Leaving out every picture, copy the lines of the material below exactly, from the line containing "none -> brown cone L12 level 2" through the line containing "brown cone C9".

## RAW DATA
•••••

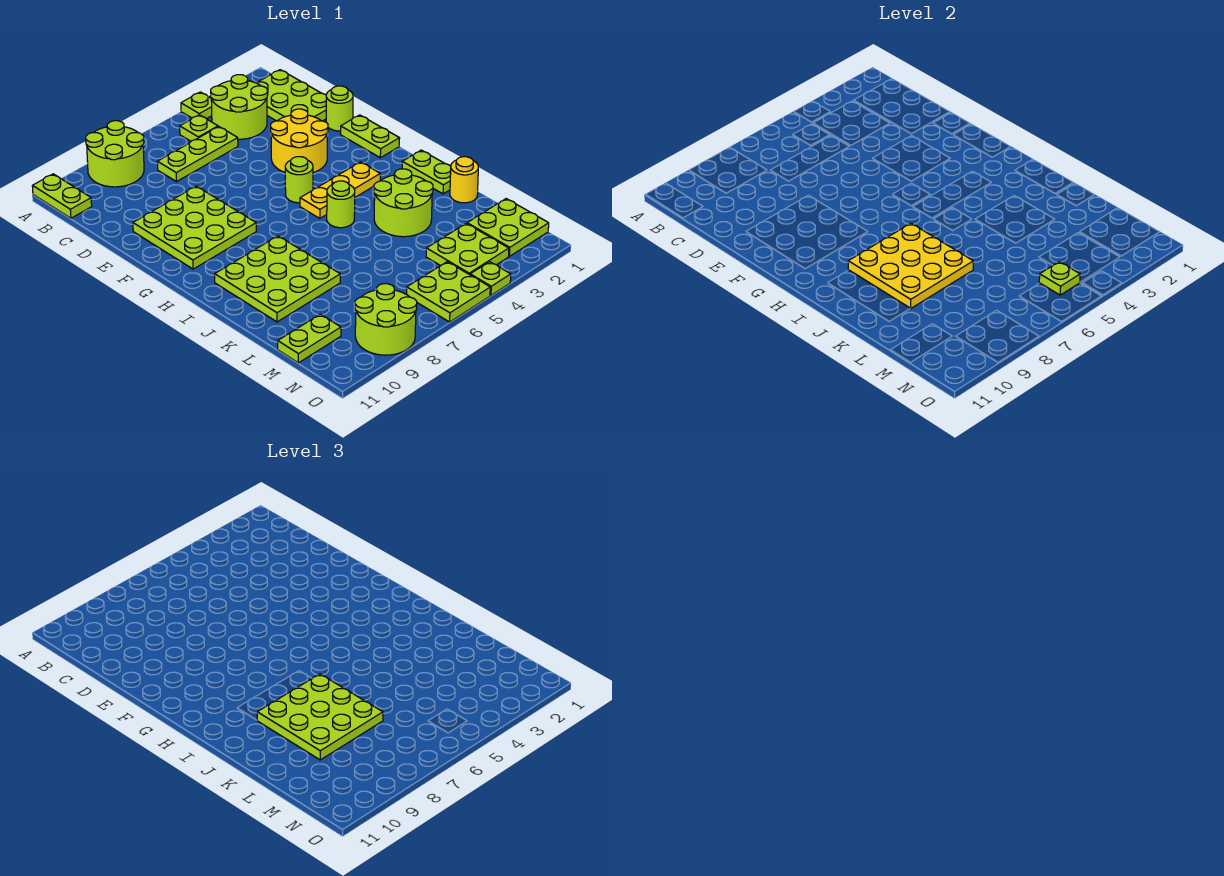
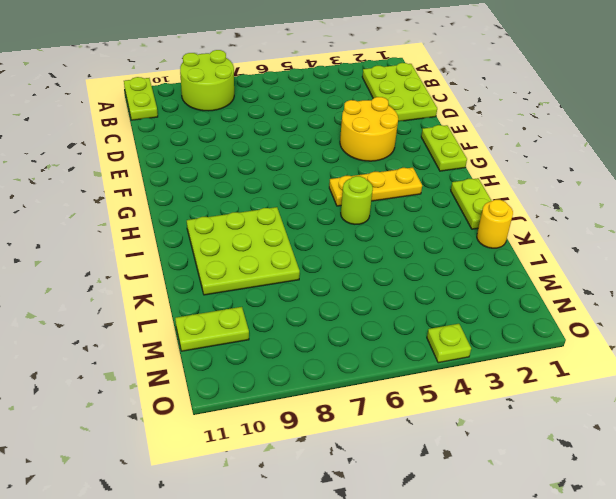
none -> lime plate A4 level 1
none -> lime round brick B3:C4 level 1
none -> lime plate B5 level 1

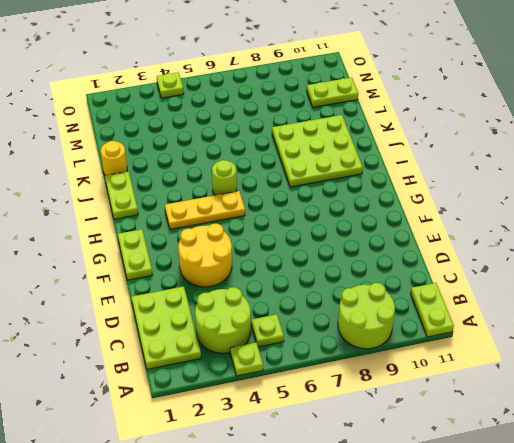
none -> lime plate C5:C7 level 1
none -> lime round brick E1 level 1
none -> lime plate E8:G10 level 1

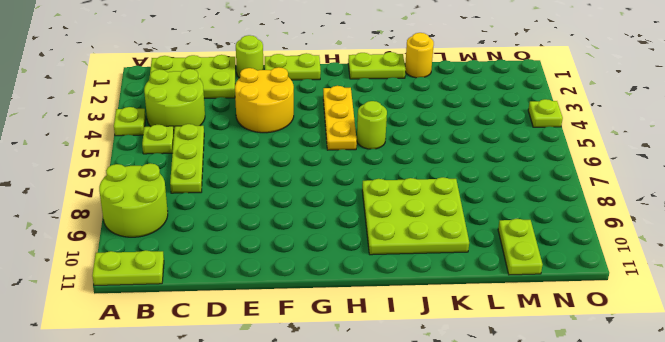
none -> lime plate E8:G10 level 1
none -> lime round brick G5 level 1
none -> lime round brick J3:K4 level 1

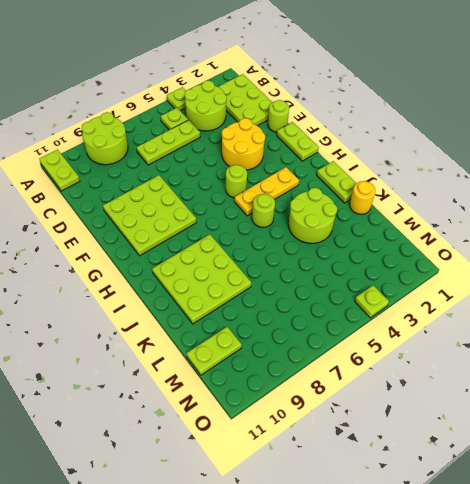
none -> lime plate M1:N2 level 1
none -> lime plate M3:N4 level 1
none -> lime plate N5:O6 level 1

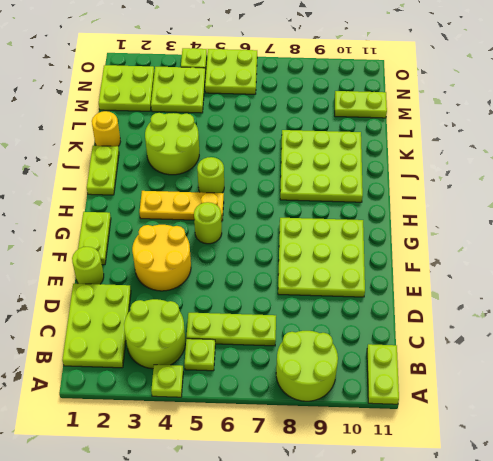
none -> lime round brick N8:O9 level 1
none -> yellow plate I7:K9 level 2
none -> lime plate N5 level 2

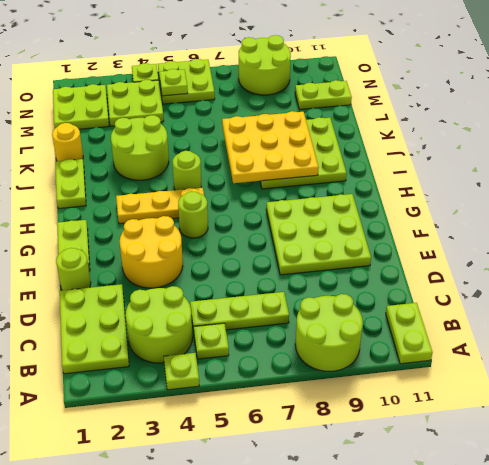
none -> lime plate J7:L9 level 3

•••••

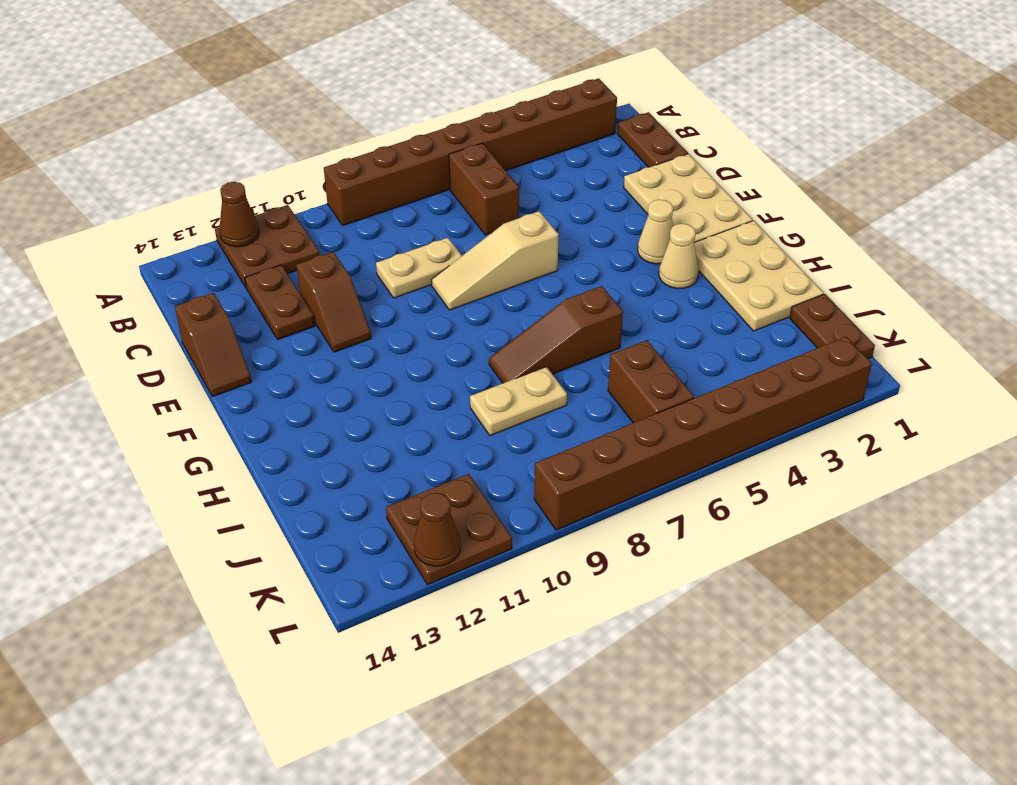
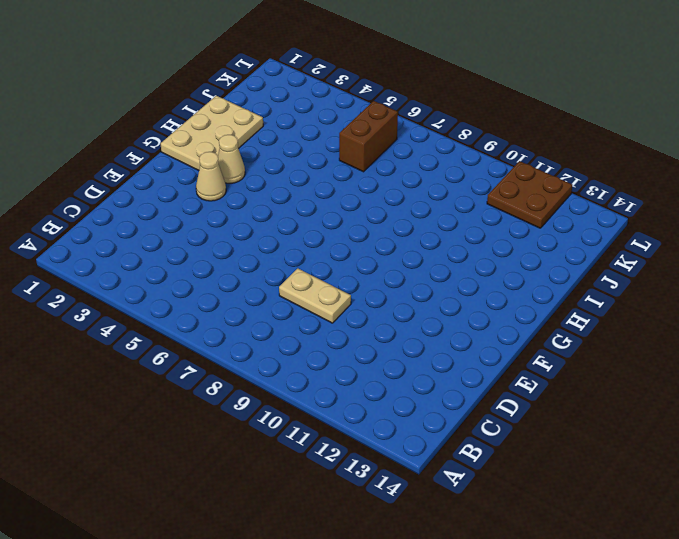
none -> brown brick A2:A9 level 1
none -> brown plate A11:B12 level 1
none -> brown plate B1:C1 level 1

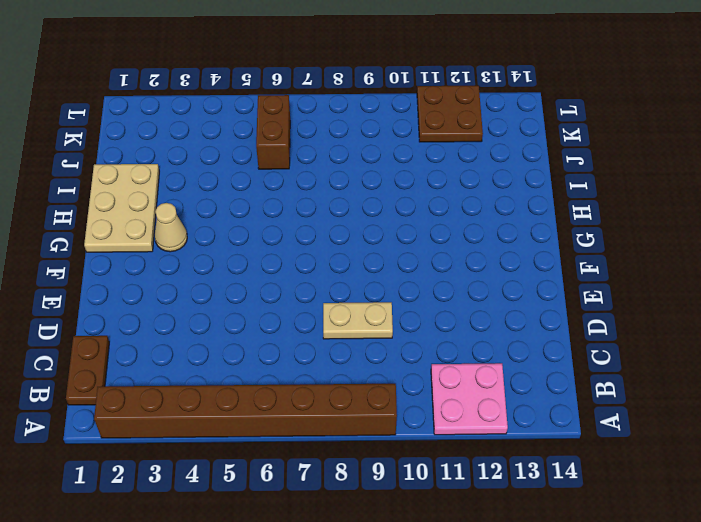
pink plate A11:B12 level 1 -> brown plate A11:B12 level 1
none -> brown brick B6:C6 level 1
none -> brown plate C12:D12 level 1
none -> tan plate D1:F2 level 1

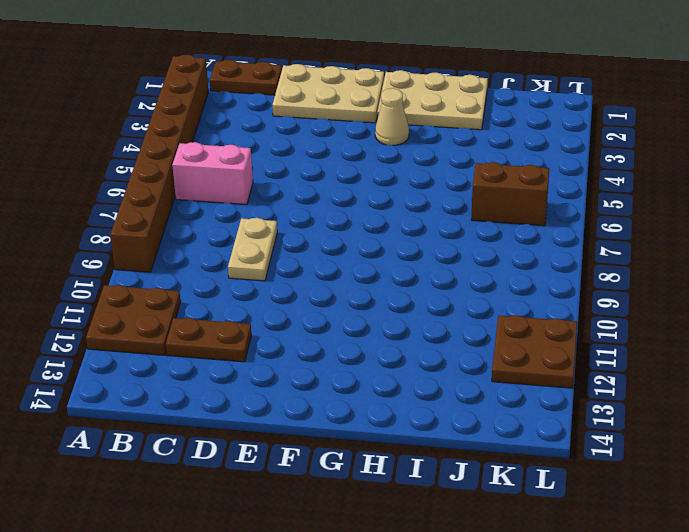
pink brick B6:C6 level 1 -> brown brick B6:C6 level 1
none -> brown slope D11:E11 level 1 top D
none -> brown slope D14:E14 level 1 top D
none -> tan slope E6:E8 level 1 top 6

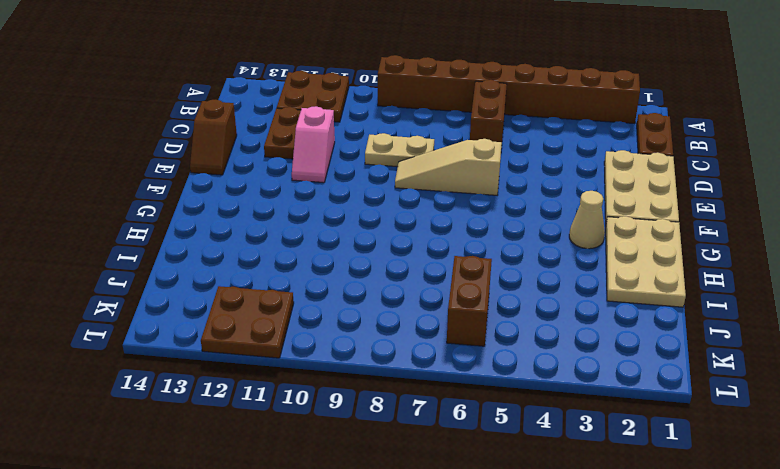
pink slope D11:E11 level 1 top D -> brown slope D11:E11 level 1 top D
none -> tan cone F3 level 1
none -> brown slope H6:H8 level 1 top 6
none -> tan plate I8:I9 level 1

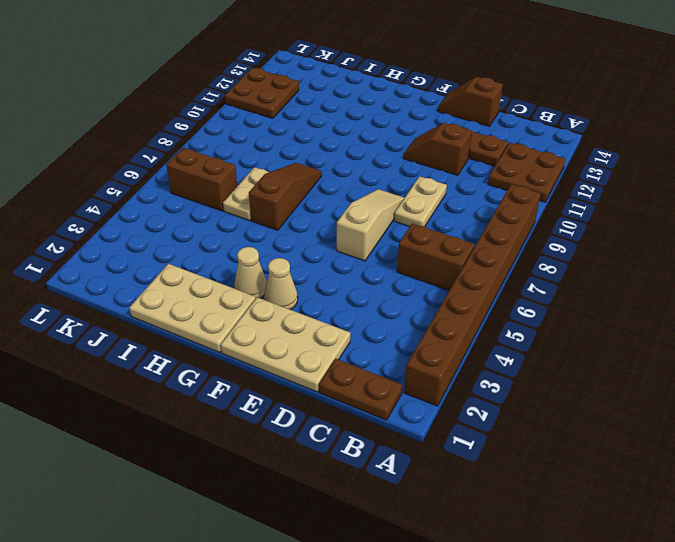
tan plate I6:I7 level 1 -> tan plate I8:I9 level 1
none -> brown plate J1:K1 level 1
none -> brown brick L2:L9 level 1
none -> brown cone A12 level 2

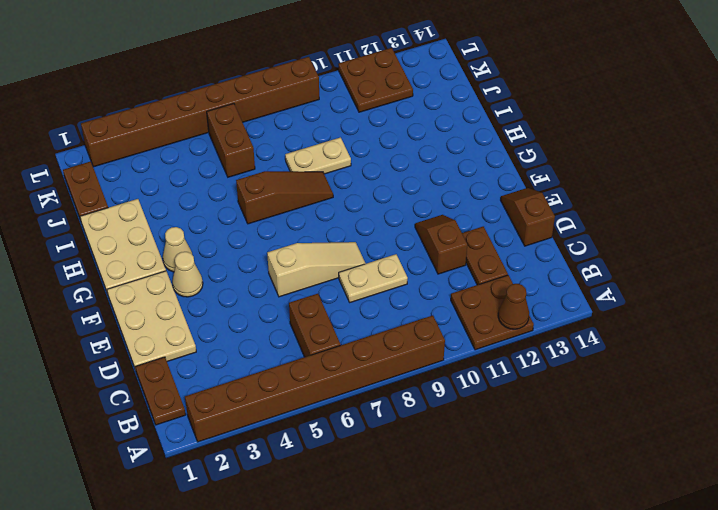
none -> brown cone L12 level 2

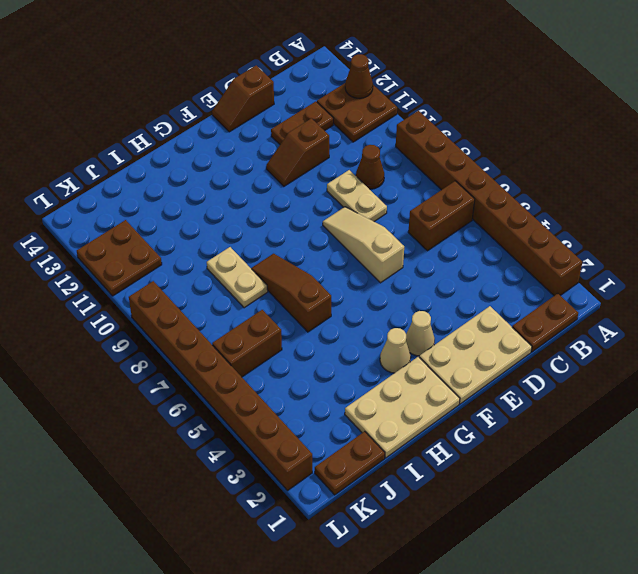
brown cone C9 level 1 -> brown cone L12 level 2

•••••

## TASK OUTPUT
none -> brown cone L12 level 2

brown cone C9 level 1 -> brown cone L12 level 2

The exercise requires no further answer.